» **GIVEN EXERCISE**: In the rows below, find each line that contains the string "instrumentName" and copy every such line.

» **SOURCE DATA**:

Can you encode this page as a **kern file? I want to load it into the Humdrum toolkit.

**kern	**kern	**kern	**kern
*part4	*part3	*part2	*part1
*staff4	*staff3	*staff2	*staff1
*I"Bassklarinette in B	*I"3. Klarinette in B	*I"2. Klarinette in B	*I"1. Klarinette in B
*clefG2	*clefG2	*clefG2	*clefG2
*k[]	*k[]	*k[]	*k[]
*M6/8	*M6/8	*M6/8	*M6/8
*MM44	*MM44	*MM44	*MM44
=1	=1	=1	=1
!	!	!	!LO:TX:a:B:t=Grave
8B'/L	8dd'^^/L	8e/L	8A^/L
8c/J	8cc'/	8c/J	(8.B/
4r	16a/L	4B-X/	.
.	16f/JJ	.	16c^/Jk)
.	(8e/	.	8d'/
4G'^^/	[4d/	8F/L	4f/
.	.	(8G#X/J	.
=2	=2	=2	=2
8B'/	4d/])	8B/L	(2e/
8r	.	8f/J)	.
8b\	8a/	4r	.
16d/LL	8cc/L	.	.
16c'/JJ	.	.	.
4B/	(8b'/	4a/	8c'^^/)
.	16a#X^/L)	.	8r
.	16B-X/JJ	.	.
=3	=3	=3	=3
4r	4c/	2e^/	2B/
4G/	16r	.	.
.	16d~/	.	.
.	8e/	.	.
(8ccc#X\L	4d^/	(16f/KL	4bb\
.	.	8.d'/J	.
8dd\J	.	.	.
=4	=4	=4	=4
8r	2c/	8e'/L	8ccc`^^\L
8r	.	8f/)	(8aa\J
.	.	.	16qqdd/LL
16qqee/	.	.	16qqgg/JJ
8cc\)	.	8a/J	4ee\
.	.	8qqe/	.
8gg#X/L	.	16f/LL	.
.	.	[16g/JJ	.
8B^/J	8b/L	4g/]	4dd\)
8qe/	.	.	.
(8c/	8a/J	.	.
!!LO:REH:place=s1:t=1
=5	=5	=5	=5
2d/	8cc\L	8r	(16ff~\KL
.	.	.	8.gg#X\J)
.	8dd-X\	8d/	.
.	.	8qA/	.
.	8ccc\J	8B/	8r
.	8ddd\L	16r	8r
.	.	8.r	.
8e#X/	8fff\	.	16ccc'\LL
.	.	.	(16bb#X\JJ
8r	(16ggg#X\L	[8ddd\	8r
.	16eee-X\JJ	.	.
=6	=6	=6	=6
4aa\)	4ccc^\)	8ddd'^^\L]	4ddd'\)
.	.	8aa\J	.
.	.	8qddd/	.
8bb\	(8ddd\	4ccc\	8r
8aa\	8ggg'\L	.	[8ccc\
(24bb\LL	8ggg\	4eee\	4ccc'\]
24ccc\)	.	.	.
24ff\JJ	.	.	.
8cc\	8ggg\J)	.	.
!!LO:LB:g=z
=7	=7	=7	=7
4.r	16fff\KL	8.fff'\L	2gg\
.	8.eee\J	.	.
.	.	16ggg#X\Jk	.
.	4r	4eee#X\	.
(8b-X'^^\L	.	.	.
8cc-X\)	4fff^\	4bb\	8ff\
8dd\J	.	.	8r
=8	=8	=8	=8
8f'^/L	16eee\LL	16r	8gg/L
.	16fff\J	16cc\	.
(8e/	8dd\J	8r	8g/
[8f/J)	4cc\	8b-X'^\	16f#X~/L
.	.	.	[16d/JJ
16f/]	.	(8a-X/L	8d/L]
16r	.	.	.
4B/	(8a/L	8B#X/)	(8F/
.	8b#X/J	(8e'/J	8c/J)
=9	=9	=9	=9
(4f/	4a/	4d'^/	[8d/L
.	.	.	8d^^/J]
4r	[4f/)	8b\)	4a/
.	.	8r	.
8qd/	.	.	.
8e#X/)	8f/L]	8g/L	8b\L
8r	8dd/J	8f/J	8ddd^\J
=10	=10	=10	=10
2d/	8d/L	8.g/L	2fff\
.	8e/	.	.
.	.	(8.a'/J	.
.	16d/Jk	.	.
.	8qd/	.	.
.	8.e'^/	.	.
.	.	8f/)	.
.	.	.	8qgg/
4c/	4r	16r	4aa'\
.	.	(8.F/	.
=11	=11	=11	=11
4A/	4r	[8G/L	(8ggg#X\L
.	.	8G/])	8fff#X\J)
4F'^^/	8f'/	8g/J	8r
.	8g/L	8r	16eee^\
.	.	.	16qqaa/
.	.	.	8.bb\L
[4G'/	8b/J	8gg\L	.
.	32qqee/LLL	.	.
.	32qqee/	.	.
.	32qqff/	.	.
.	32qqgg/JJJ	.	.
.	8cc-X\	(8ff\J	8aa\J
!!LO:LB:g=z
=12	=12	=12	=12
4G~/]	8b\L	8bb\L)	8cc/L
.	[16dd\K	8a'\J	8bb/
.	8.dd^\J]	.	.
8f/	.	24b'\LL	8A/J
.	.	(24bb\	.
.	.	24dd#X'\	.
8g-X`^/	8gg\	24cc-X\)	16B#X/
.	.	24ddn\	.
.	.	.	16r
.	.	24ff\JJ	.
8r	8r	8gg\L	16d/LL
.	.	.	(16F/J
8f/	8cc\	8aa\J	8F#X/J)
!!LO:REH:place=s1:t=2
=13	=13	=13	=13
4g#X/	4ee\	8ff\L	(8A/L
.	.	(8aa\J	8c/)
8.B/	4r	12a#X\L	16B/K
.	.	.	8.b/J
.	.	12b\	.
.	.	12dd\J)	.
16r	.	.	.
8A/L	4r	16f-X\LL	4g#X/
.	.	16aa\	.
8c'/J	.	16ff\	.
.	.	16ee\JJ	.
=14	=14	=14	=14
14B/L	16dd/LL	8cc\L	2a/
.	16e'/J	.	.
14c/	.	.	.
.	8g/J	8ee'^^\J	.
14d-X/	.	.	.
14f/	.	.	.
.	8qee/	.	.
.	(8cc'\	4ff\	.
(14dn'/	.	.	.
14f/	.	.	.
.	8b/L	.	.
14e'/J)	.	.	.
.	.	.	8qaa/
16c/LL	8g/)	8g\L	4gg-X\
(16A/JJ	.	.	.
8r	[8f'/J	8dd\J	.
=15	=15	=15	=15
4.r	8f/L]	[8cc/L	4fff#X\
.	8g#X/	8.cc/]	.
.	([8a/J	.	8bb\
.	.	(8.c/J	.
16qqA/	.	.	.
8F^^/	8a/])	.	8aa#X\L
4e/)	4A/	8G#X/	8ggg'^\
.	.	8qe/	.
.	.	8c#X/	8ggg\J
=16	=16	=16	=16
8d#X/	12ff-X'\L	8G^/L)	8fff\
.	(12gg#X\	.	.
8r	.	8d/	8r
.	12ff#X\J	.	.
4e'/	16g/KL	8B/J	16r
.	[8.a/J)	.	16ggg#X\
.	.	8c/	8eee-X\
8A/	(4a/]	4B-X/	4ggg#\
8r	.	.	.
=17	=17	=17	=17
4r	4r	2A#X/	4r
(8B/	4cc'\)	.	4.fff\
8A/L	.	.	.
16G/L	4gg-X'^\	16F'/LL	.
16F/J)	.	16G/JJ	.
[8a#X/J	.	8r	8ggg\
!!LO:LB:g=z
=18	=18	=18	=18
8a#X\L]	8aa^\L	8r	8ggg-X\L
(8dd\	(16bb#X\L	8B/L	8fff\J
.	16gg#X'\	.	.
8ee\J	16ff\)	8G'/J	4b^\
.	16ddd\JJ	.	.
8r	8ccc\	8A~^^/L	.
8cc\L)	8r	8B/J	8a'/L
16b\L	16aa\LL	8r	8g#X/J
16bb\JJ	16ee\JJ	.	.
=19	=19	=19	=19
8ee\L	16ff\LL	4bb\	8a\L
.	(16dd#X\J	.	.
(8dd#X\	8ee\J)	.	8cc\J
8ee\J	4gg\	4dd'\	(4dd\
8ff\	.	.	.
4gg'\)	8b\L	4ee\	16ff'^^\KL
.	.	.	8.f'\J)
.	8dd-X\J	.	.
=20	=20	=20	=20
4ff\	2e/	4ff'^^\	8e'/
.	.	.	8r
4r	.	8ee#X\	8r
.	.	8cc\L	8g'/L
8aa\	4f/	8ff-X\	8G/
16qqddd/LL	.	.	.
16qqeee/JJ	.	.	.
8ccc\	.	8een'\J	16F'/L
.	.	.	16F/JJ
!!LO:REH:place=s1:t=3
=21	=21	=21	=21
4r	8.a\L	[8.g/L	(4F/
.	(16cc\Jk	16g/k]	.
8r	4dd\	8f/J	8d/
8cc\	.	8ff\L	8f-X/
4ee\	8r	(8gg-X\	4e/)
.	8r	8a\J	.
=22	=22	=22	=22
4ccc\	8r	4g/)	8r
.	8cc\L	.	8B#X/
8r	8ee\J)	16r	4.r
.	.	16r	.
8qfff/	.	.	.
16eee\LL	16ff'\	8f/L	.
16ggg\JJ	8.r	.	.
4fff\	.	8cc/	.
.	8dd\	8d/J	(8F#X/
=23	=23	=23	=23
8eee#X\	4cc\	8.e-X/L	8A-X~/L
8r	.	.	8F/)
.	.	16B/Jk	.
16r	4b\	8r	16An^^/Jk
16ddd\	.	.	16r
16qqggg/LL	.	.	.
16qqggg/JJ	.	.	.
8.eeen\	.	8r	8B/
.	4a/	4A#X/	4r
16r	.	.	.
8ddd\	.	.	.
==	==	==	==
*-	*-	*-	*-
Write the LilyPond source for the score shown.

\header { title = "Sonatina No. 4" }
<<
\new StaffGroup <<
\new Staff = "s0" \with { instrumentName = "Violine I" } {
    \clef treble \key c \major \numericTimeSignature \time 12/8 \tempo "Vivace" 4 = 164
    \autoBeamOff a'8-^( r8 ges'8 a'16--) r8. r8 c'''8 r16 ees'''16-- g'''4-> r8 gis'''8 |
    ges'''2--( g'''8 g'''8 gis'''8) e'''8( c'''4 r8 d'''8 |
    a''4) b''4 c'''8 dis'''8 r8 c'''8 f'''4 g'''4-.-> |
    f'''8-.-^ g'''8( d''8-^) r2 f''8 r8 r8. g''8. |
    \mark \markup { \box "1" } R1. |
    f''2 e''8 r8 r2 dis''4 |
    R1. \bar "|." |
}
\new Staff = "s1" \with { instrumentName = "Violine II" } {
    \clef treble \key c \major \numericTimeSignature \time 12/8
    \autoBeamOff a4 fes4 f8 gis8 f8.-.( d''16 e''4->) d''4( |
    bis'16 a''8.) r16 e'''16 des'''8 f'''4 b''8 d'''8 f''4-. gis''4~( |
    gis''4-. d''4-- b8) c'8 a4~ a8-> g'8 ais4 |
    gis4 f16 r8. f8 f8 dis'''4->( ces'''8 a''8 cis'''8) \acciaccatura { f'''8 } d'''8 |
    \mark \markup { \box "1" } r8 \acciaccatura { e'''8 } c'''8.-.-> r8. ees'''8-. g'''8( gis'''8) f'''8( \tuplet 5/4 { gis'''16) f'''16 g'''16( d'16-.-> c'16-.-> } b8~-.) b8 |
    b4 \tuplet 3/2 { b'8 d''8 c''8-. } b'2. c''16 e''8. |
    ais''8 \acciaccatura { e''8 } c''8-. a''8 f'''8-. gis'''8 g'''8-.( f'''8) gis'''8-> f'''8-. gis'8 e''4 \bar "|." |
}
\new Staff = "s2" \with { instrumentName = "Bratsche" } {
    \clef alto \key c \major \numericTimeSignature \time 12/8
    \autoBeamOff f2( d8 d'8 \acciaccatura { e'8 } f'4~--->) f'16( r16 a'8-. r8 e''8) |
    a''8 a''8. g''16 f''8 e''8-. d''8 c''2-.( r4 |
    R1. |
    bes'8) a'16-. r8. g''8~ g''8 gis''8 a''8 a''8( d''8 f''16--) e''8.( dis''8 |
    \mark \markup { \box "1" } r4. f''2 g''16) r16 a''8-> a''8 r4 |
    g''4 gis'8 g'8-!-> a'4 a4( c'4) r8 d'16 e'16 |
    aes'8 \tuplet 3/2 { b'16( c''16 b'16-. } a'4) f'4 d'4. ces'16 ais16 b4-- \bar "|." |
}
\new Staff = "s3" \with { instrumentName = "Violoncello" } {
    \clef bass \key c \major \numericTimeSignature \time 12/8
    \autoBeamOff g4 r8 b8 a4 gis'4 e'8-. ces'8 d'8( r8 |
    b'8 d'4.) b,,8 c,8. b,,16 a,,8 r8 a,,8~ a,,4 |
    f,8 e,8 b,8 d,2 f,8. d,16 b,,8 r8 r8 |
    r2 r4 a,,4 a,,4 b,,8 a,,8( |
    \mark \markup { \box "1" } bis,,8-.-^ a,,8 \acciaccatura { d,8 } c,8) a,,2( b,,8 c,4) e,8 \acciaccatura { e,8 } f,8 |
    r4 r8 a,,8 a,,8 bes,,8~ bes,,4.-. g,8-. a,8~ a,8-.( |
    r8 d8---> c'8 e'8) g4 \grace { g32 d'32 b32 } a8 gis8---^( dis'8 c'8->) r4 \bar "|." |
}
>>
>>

» **CORRECT RESPONSE**:
\new Staff = "s0" \with { instrumentName = "Violine I" } {
\new Staff = "s1" \with { instrumentName = "Violine II" } {
\new Staff = "s2" \with { instrumentName = "Bratsche" } {
\new Staff = "s3" \with { instrumentName = "Violoncello" } {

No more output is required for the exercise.